Task brief:
Could you print, exactly as they stand, the lines from the one holding "KEYS pin K1: D0 -> TX" to the end of the data below, and nothing more?

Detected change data
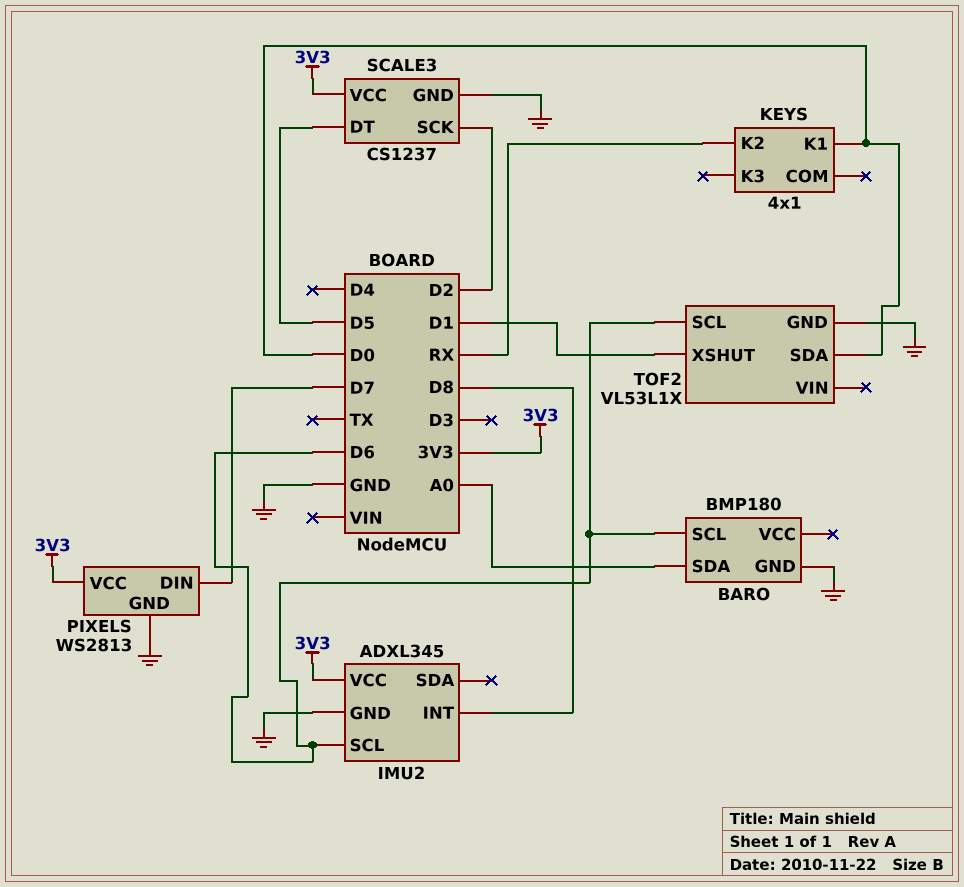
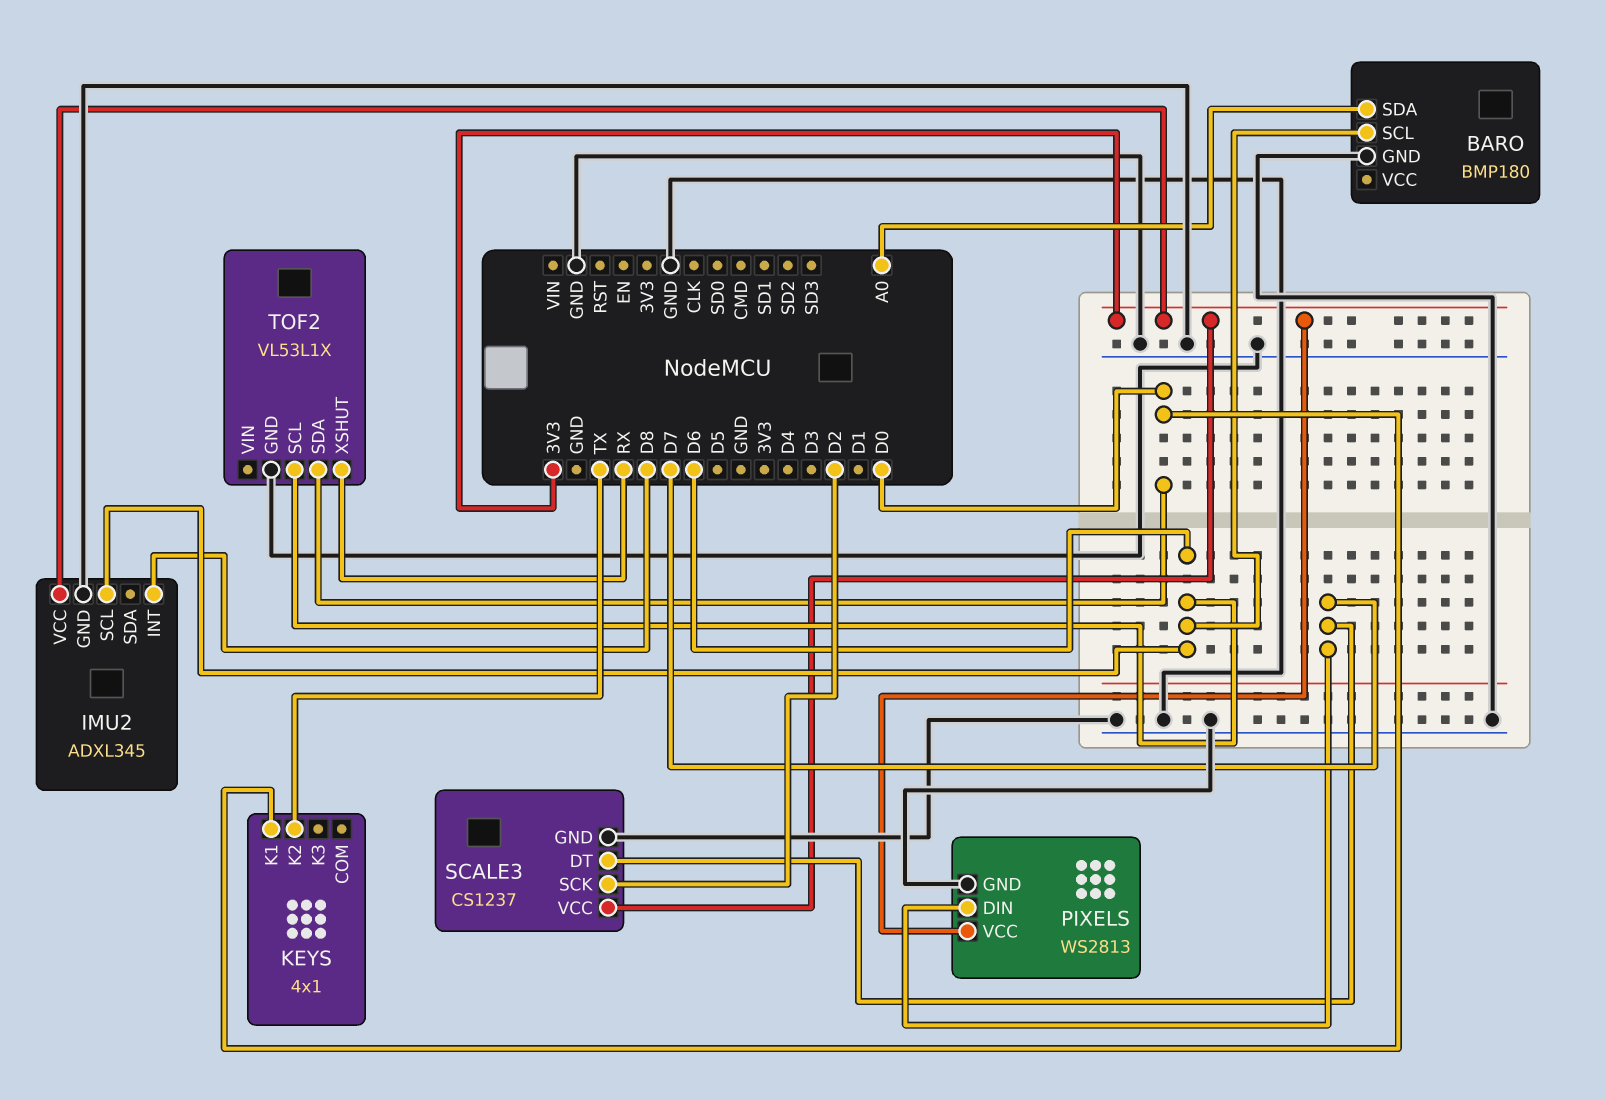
KEYS pin K2: RX -> TX
SCALE3 pin DT: D5 -> D7
TOF2 pin XSHUT: D1 -> RX

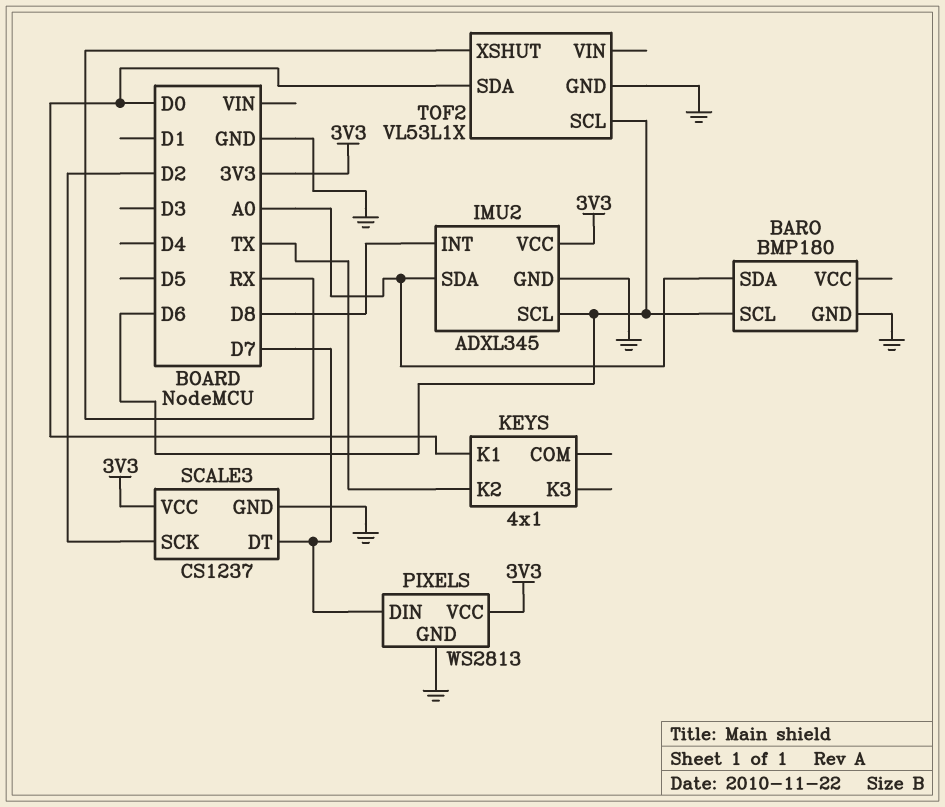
IMU2 pin SDA: none -> A0

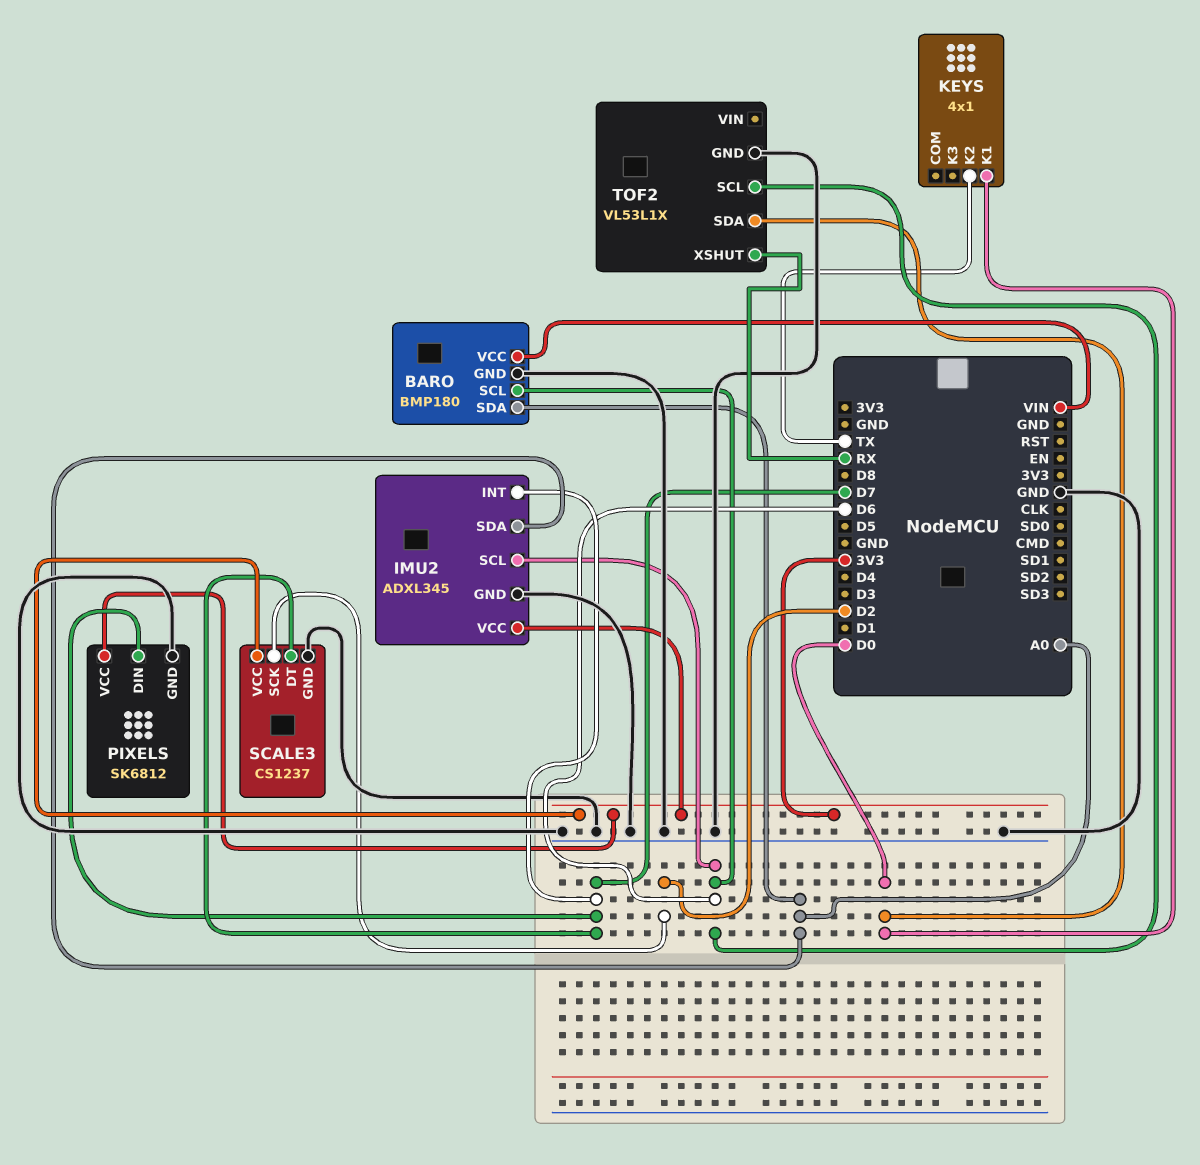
BARO pin VCC: none -> VIN
IMU2 pin INT: D8 -> D7
PIXELS: WS2813 -> SK6812

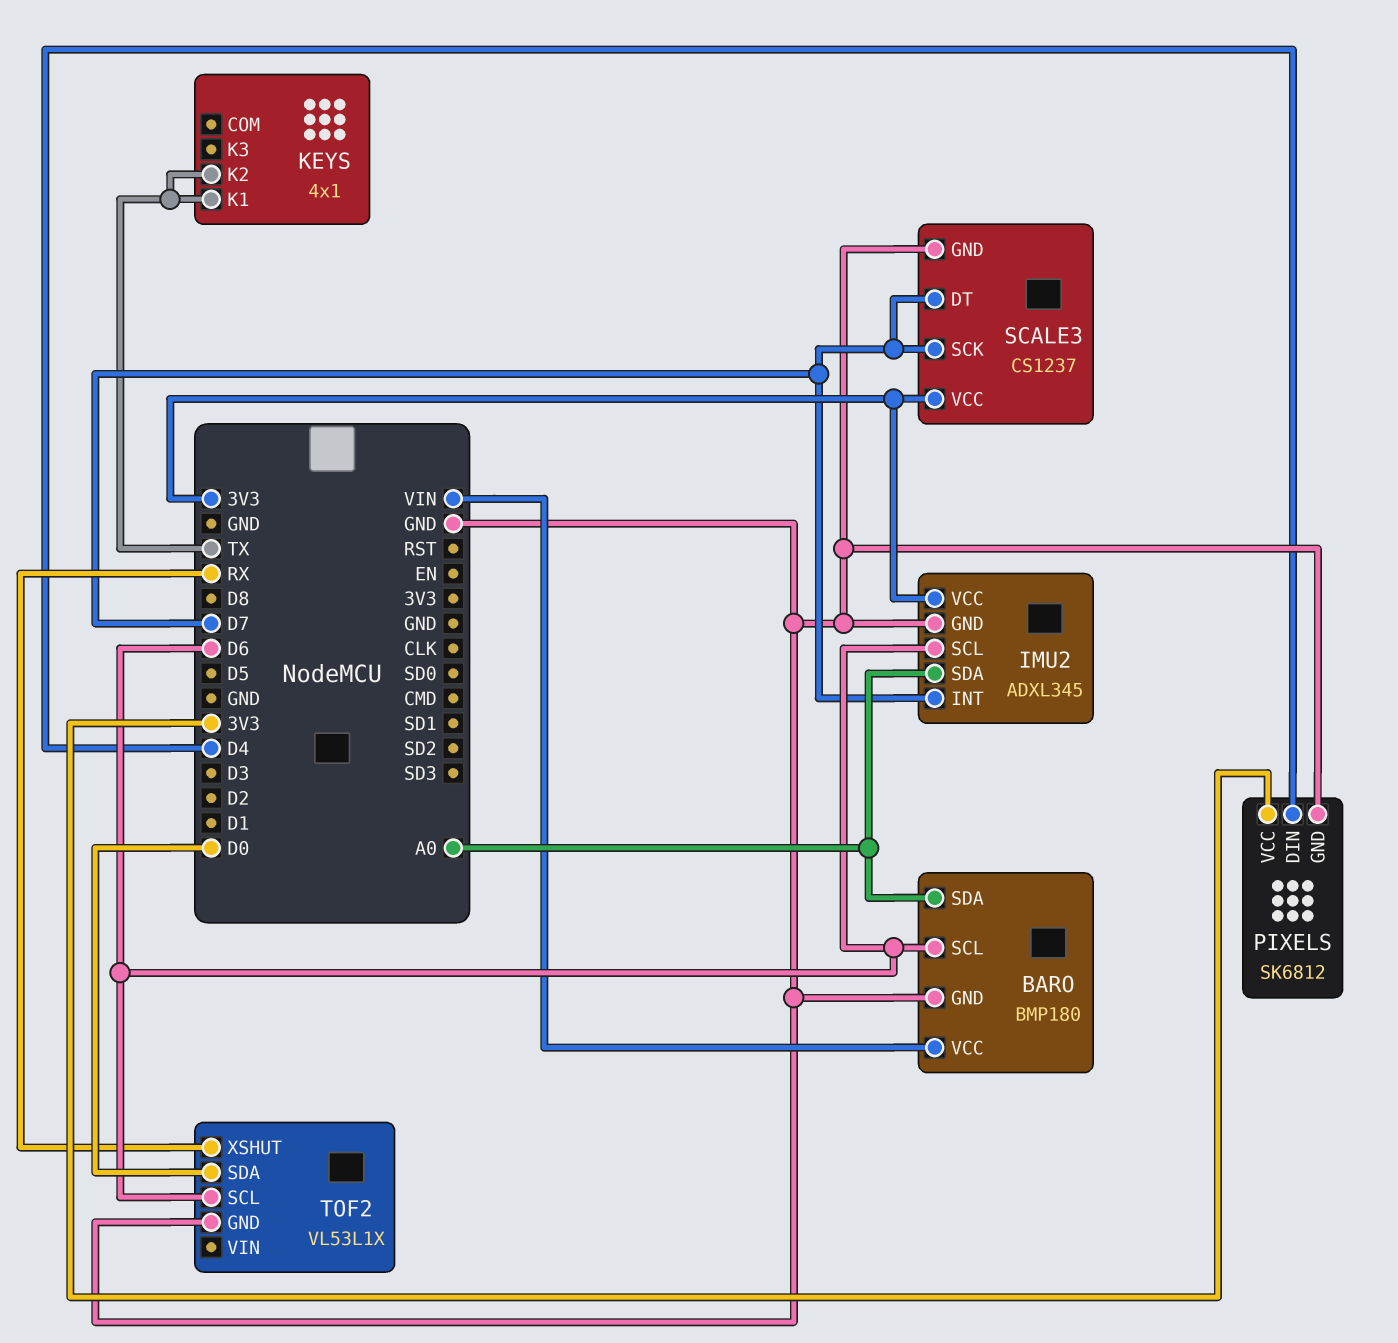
KEYS pin K1: D0 -> TX
PIXELS pin DIN: D7 -> D4
SCALE3 pin SCK: D2 -> D7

Response area:
KEYS pin K1: D0 -> TX
PIXELS pin DIN: D7 -> D4
SCALE3 pin SCK: D2 -> D7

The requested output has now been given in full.